──────── RECORDS TO USE

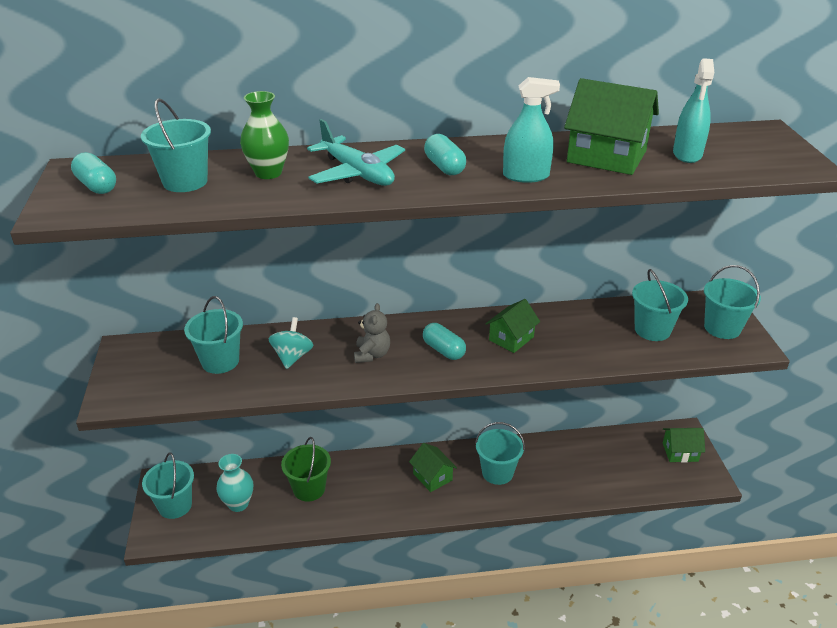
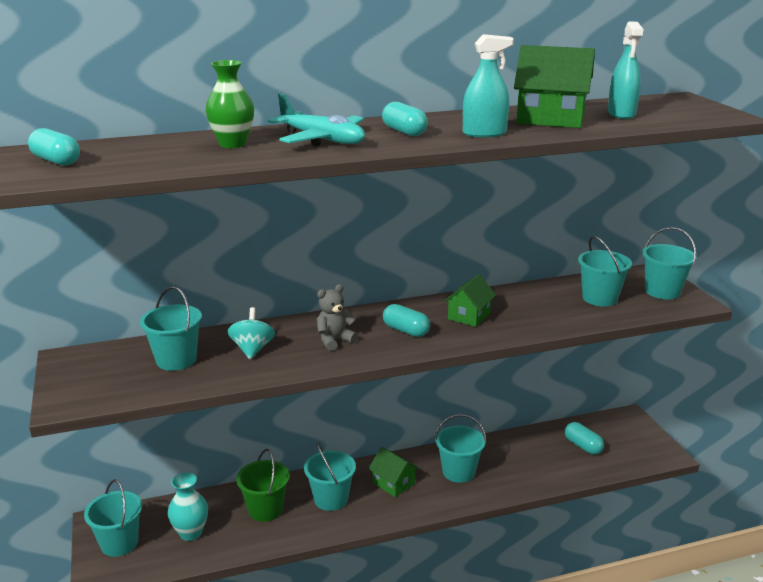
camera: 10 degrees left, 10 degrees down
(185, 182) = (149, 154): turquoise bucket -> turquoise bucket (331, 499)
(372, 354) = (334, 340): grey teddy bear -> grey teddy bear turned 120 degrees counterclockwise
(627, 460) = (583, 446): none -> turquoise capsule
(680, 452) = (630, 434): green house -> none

────────────────
──────── RECORDS TO USE

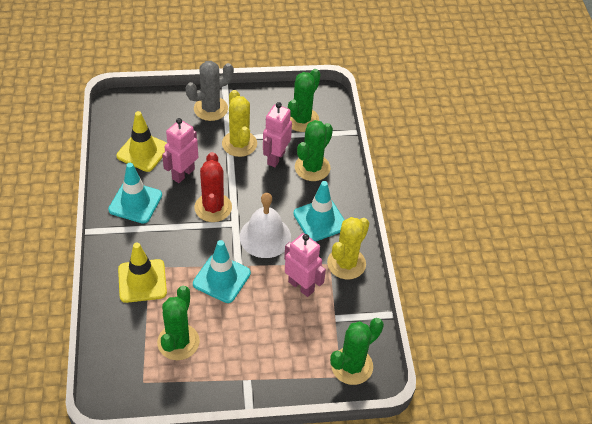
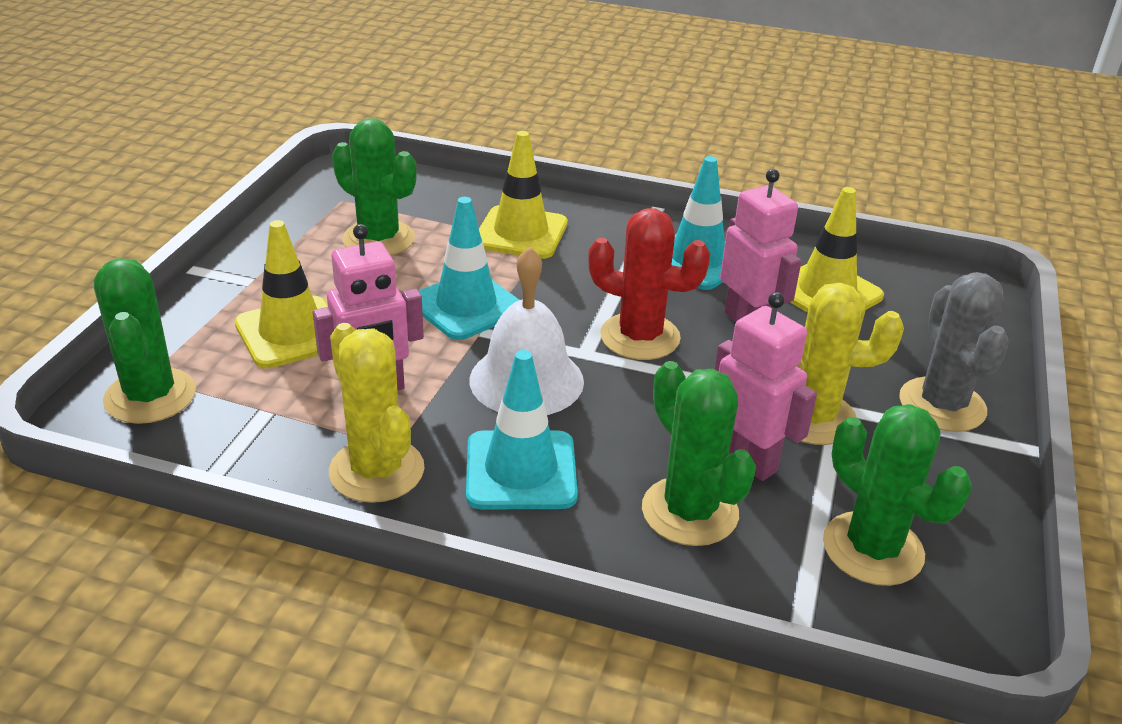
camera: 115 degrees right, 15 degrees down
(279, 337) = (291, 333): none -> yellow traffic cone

────────────────

WHAT THIS TASK INVOLVES: Copy word for word the stretch of entries above from the line that has "(627, 460) = (583, 446): none" through the line that has "(680, 452) = (630, 434): green house -> none", both ends included, and nothing outside it.

ANSWER SECTION:
(627, 460) = (583, 446): none -> turquoise capsule
(680, 452) = (630, 434): green house -> none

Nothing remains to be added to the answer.